(SUPPLIED MATERIAL)

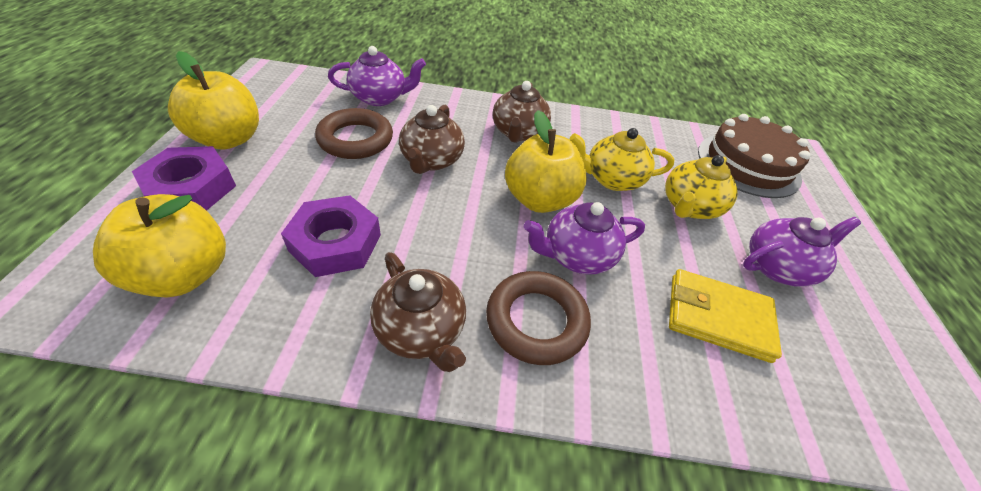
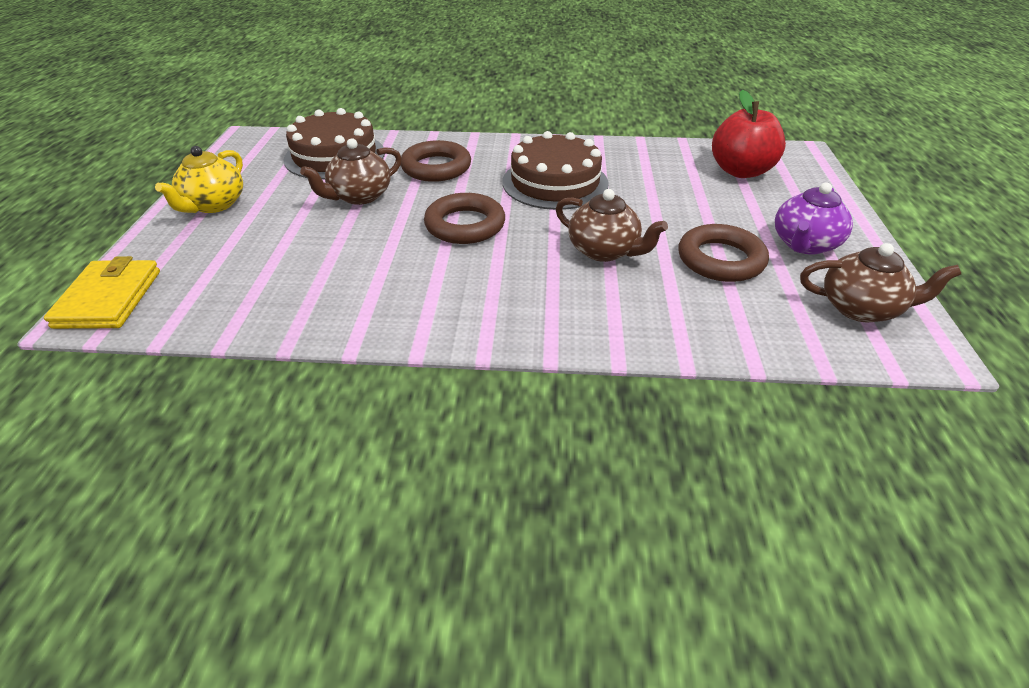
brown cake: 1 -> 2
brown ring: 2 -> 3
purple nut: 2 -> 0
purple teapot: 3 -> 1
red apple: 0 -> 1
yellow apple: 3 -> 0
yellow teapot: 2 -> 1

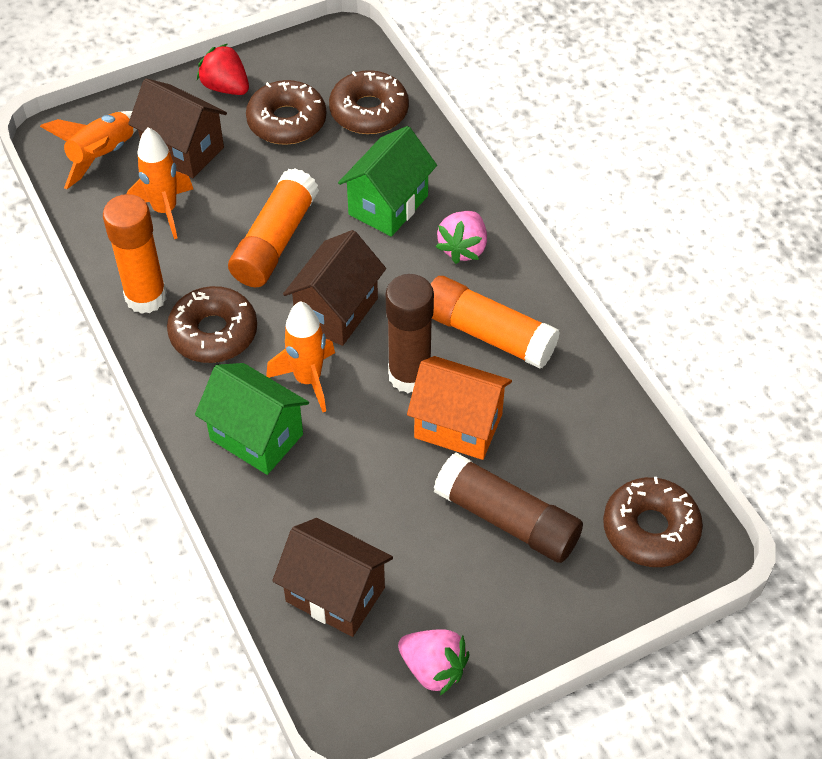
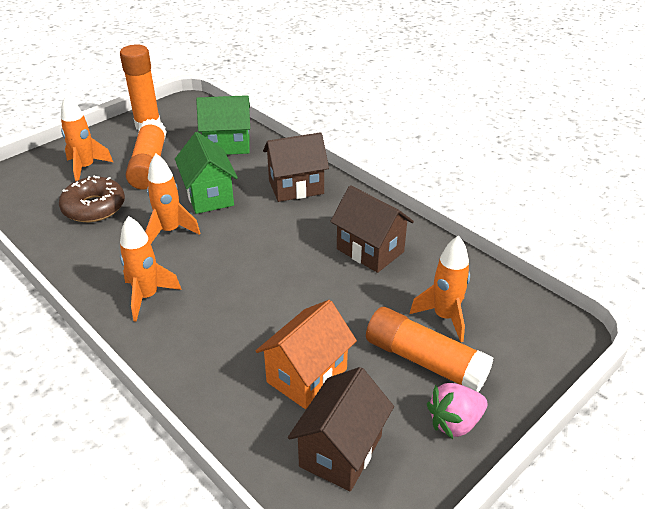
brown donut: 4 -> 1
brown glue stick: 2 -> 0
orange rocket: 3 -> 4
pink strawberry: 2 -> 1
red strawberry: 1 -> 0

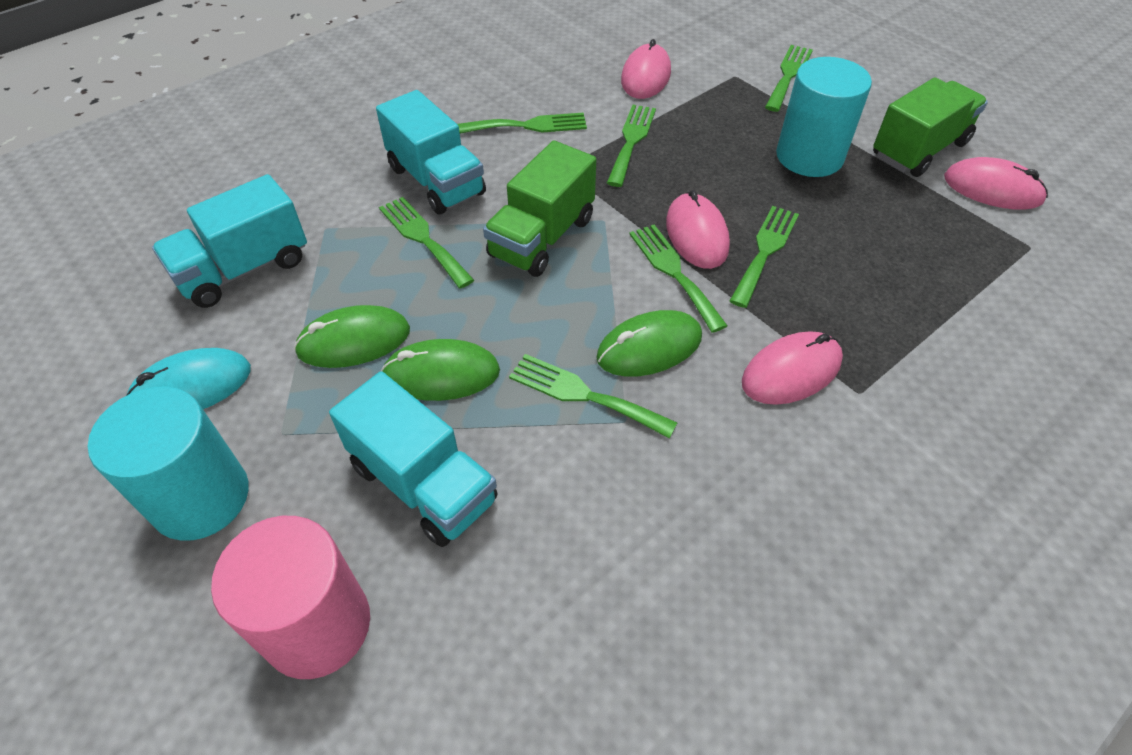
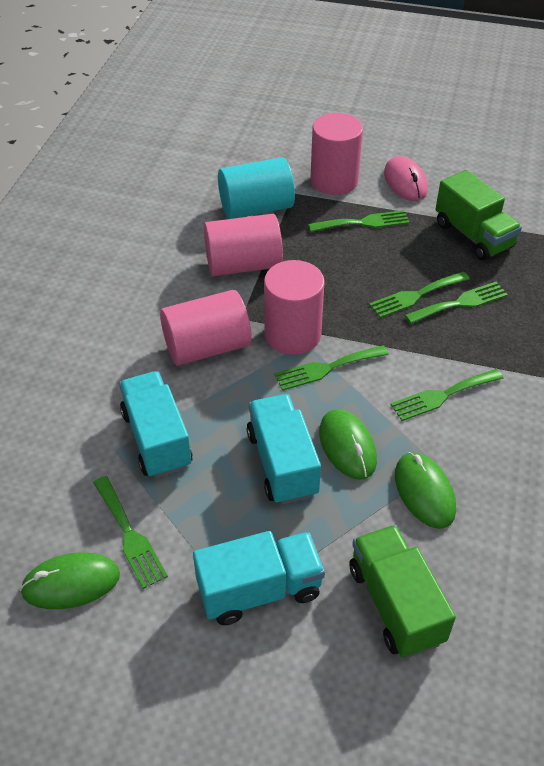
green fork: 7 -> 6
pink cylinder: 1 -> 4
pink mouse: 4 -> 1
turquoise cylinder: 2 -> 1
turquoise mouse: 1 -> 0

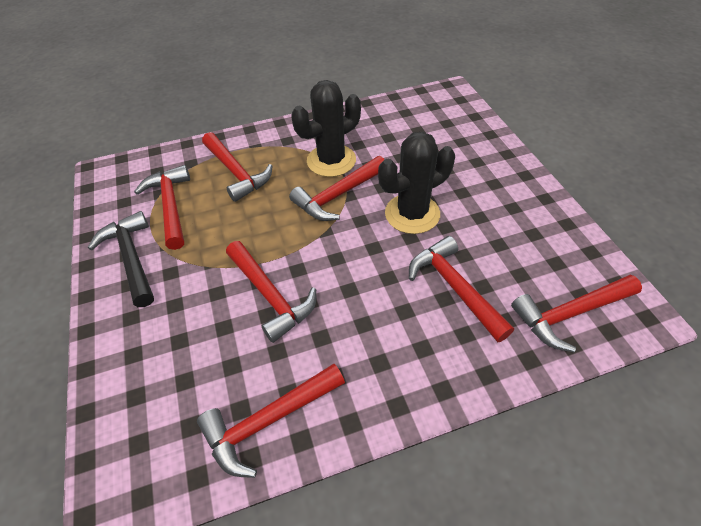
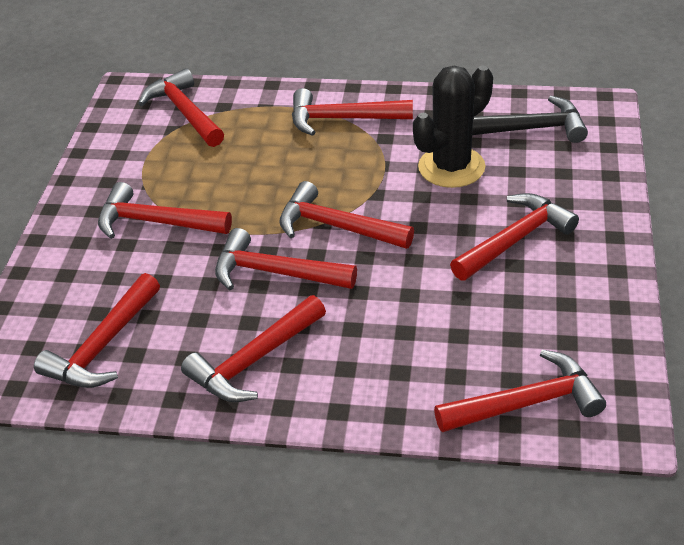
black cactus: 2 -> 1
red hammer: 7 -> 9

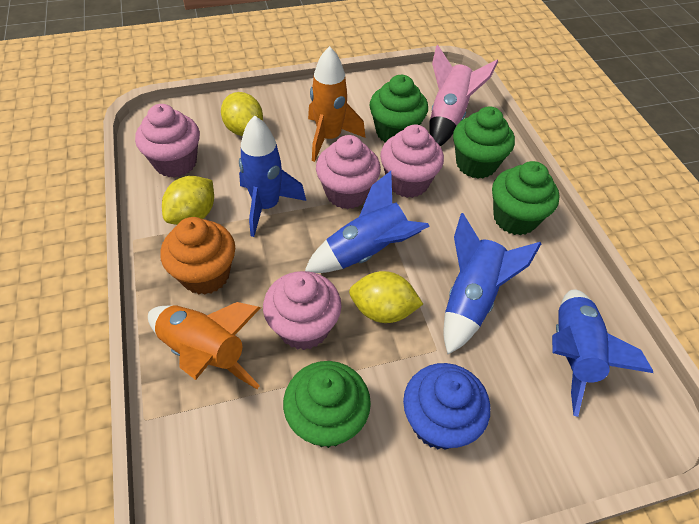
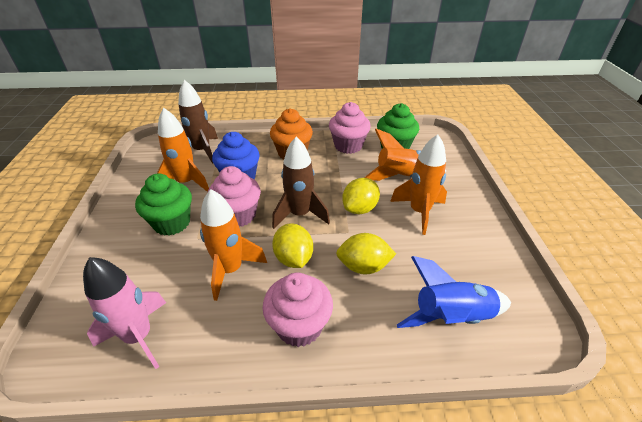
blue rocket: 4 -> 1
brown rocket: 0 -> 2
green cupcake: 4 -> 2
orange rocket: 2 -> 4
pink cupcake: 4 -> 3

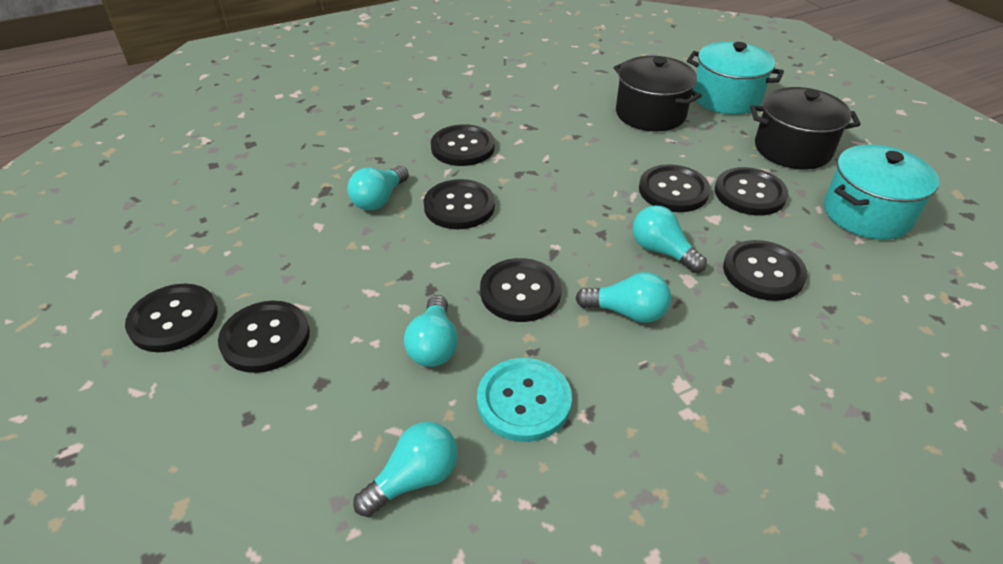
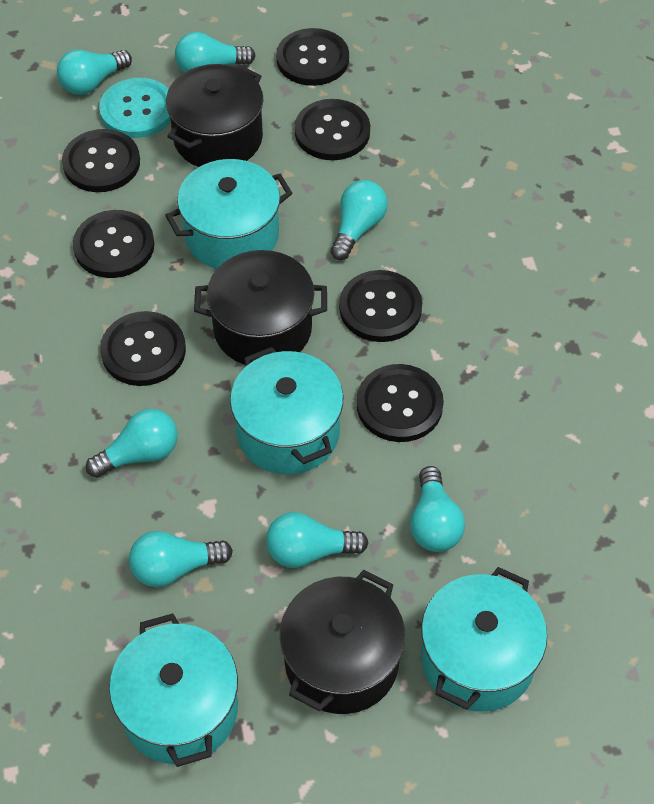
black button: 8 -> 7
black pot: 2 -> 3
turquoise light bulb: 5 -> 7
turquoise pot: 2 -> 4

(End SUPPLIED MATERIAL)

TASK GOAL: Each line of the data above is to be output exactly; the pictures are not to appear.

ANSWER BELOW:
brown cake: 1 -> 2
brown ring: 2 -> 3
purple nut: 2 -> 0
purple teapot: 3 -> 1
red apple: 0 -> 1
yellow apple: 3 -> 0
yellow teapot: 2 -> 1

brown donut: 4 -> 1
brown glue stick: 2 -> 0
orange rocket: 3 -> 4
pink strawberry: 2 -> 1
red strawberry: 1 -> 0

green fork: 7 -> 6
pink cylinder: 1 -> 4
pink mouse: 4 -> 1
turquoise cylinder: 2 -> 1
turquoise mouse: 1 -> 0

black cactus: 2 -> 1
red hammer: 7 -> 9

blue rocket: 4 -> 1
brown rocket: 0 -> 2
green cupcake: 4 -> 2
orange rocket: 2 -> 4
pink cupcake: 4 -> 3

black button: 8 -> 7
black pot: 2 -> 3
turquoise light bulb: 5 -> 7
turquoise pot: 2 -> 4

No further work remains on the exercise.